EXTRACTED RECORDS |
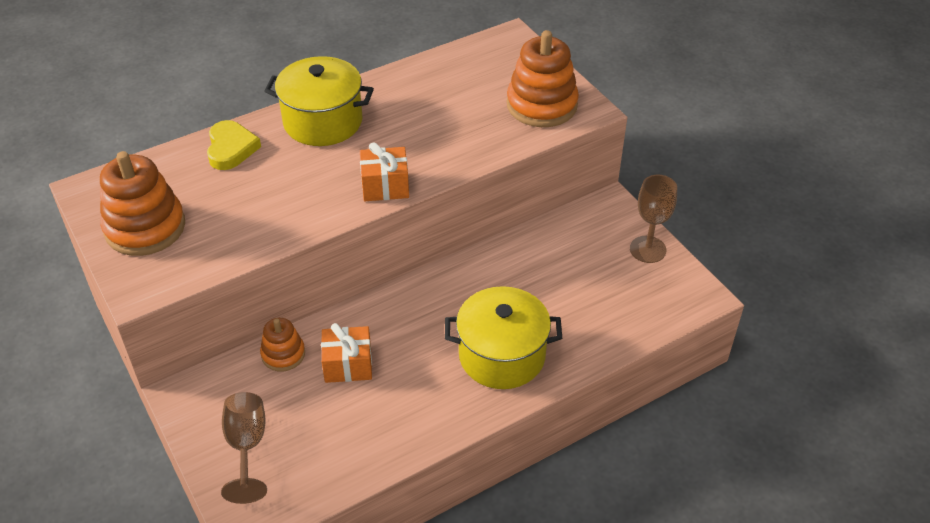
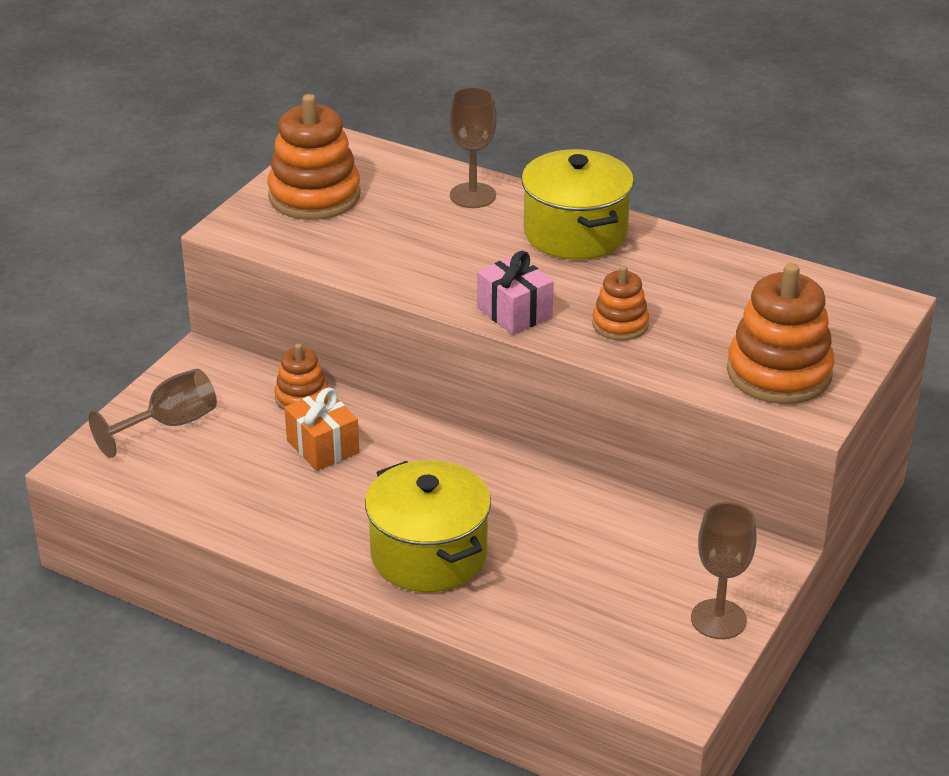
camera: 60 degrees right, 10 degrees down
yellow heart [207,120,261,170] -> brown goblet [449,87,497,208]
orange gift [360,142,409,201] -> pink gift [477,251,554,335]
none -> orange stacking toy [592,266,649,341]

==

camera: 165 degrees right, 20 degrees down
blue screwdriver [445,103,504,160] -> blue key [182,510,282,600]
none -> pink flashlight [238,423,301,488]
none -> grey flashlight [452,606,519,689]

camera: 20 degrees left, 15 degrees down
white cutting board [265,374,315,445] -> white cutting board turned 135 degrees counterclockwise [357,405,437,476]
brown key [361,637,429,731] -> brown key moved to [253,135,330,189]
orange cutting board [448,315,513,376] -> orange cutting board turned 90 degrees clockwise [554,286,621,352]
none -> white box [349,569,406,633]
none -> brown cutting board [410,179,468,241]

TASK INSTRUCTIONS | In the listing above, find the line with "camera: 60 degrees right, 10 degrees down" and the line with "none -> orange stacking toy [592,266,649,341]", then reproduce both and every line between them exactly.

OUTPUT FOR THIS EXERCISE |
camera: 60 degrees right, 10 degrees down
yellow heart [207,120,261,170] -> brown goblet [449,87,497,208]
orange gift [360,142,409,201] -> pink gift [477,251,554,335]
none -> orange stacking toy [592,266,649,341]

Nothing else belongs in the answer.